### ACTIVITY
Go over the entries and report the lines where the word "right" occurs.

** INPUT MATERIAL follows **

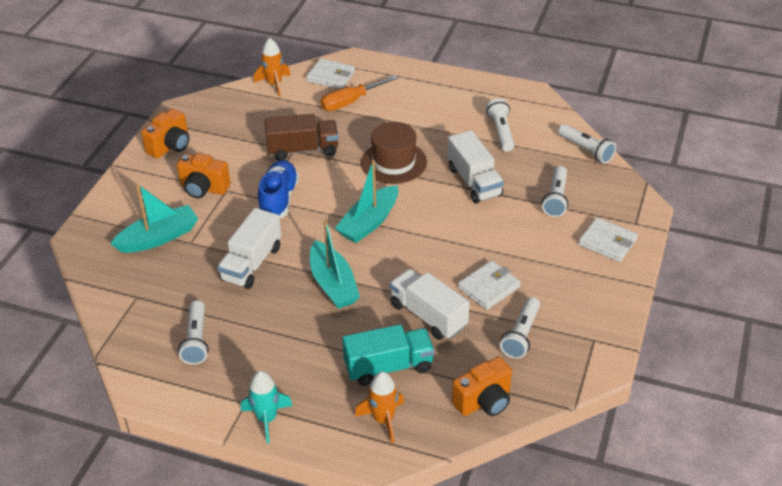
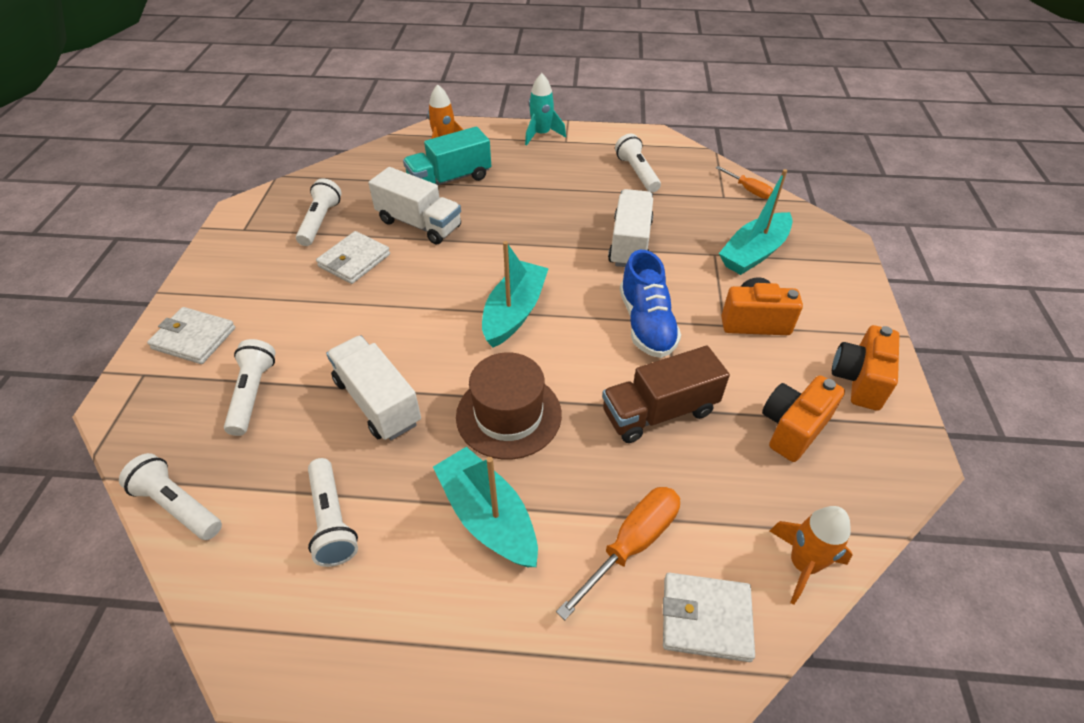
camera: 165 degrees right, 5 degrees up
(108, 299) = (748, 190): none -> orange screwdriver
(333, 284) = (530, 237): turquoise boat -> turquoise boat (488, 517)
(484, 401) = (358, 169): orange camera -> orange camera (792, 428)

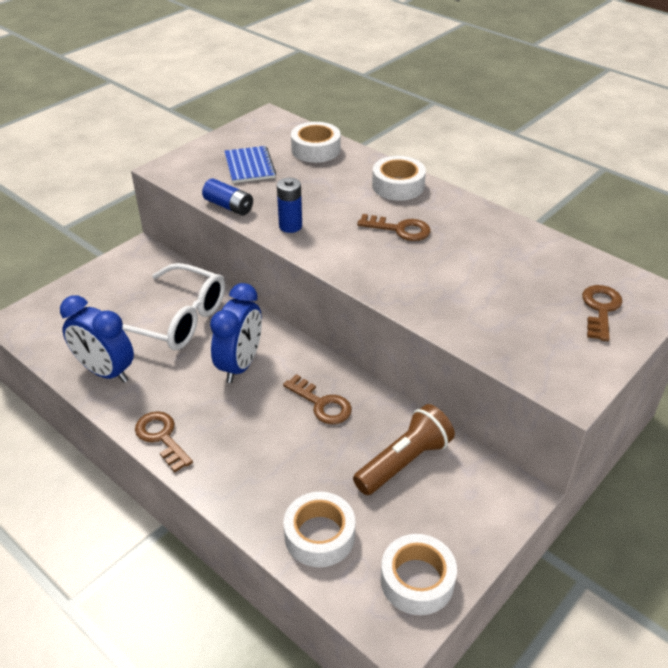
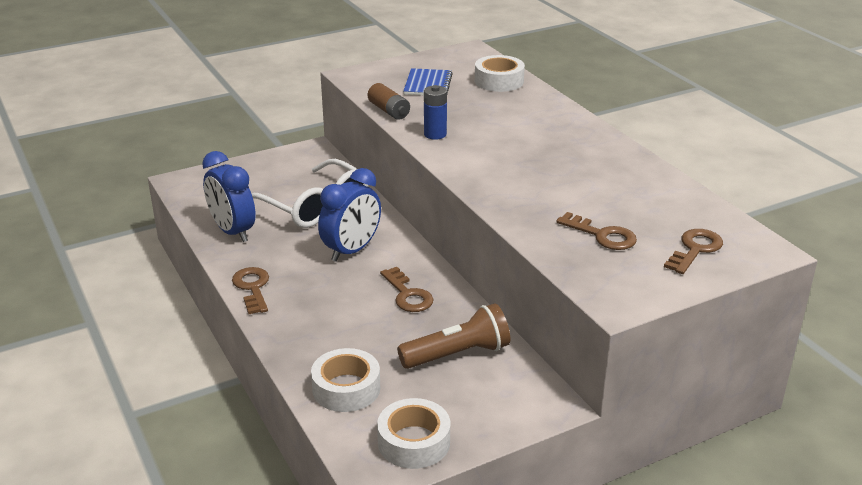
camera: 20 degrees right, 10 degrees down
(229, 206) = (389, 111): blue battery -> brown battery
(398, 186) = (559, 121): white tape -> none
(400, 229) = (537, 154): brown key -> brown key (602, 235)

** End of INPUT MATERIAL **

### ANSWER SPACE
camera: 165 degrees right, 5 degrees up
camera: 20 degrees right, 10 degrees down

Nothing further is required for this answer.